→ **Work item**
Where the records hold the string "plate", show the whole line it sits on.

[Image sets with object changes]
____
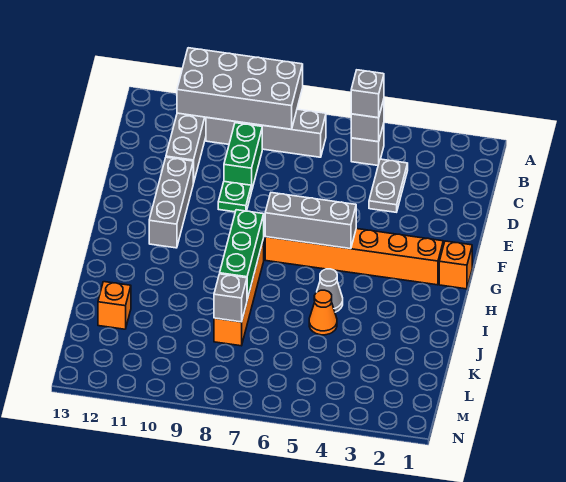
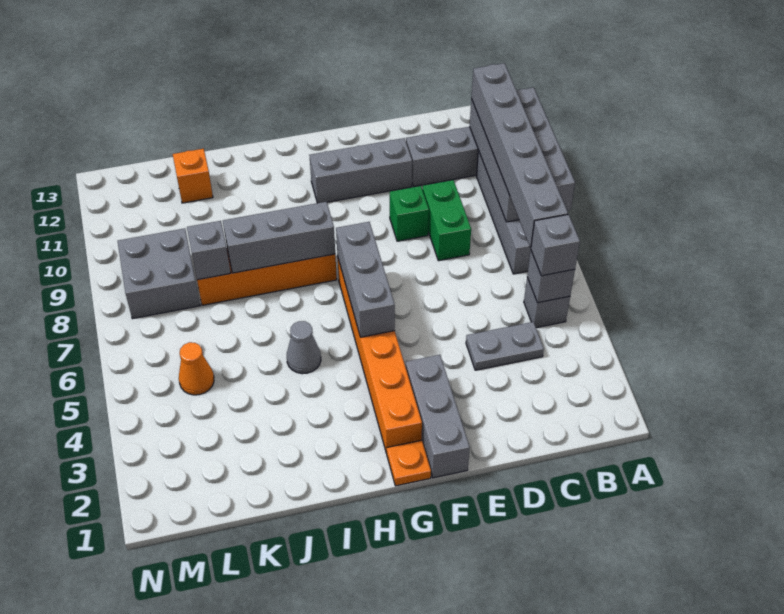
none -> grey brick B6:B11 level 3
green brick C9:D9 level 1 -> green brick D8:D9 level 1
green plate E9 level 1 -> green brick E9 level 1
none -> grey brick F1:F3 level 1
orange brick G1 level 1 -> orange plate G1 level 1
green brick H8:J8 level 2 -> grey brick H8:J8 level 2
orange cone J5 level 1 -> orange cone L5 level 1
none -> grey brick L8:M9 level 1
____
→ **Response**
green plate E9 level 1 -> green brick E9 level 1
orange brick G1 level 1 -> orange plate G1 level 1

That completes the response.